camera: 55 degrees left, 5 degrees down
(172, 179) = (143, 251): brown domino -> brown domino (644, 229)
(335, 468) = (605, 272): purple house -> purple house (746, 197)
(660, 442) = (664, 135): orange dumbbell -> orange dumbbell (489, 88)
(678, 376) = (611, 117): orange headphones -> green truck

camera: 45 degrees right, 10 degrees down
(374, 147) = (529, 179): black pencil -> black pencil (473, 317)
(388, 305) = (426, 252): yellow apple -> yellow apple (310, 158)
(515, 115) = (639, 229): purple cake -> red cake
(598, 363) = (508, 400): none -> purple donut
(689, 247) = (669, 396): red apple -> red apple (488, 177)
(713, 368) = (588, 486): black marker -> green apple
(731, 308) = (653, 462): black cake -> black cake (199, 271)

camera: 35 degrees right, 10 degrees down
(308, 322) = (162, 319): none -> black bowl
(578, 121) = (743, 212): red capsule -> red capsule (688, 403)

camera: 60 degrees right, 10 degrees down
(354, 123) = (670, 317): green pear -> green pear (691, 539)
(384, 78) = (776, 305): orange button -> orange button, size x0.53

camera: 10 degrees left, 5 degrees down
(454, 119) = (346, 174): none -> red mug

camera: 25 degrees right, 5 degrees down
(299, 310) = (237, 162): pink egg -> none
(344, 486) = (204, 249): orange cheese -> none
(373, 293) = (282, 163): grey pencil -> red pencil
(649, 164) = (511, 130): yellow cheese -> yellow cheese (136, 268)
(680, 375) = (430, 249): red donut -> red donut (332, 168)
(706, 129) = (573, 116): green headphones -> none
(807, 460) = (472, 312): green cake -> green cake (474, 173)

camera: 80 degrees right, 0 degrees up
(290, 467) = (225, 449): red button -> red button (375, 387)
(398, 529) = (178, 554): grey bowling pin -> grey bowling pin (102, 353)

• Activity: Each line in the data that has the word "grey" counts once; state how many such lines there are, without comment.

• Expected answer: 2